» **How to complete this task**: Return, word for word, only the lines of the data below that lie between the line with "purple ball [425,337,475,386]" and the line with "none -> pink cube [274,391,331,458]", those two lines included.

* * * *

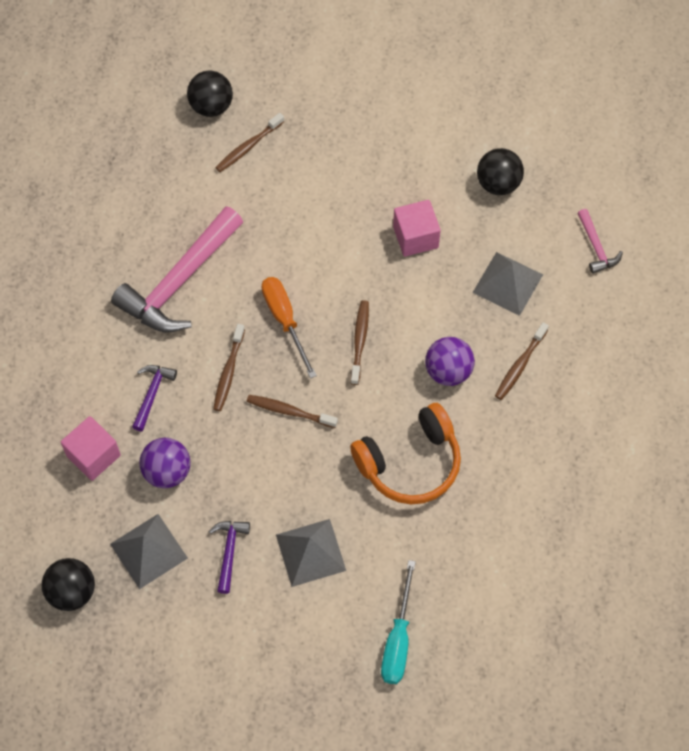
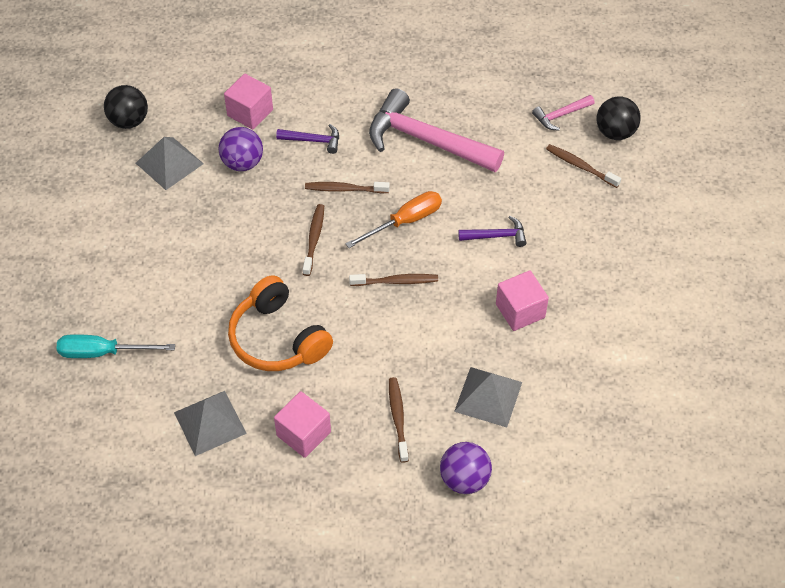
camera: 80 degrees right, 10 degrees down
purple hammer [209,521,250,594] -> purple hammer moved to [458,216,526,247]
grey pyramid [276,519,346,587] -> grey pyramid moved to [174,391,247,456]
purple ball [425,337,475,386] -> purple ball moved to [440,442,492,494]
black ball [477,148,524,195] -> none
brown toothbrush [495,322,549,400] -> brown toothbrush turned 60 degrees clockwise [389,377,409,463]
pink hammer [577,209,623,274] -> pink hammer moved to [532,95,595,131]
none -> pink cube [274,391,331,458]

* * * *

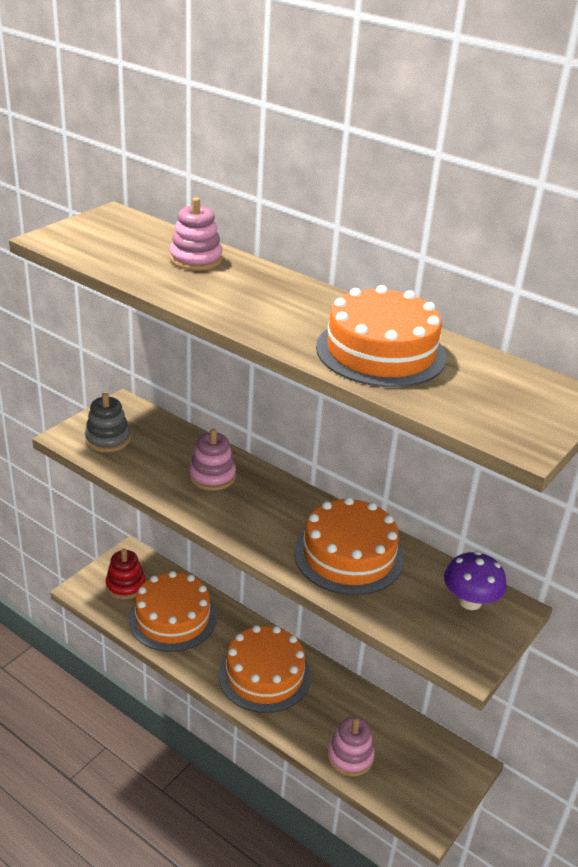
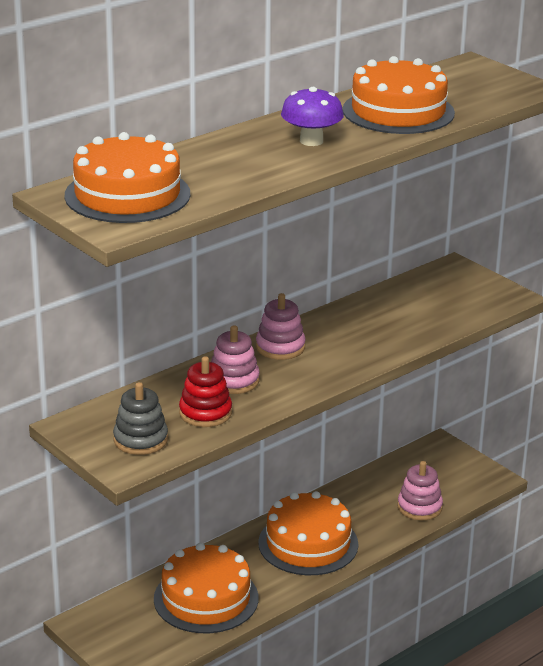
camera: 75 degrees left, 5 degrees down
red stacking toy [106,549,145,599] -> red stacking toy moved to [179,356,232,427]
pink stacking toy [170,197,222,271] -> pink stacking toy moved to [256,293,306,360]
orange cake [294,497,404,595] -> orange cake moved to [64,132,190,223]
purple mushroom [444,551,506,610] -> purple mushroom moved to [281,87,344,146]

* * * *

» **The answer**:
purple ball [425,337,475,386] -> purple ball moved to [440,442,492,494]
black ball [477,148,524,195] -> none
brown toothbrush [495,322,549,400] -> brown toothbrush turned 60 degrees clockwise [389,377,409,463]
pink hammer [577,209,623,274] -> pink hammer moved to [532,95,595,131]
none -> pink cube [274,391,331,458]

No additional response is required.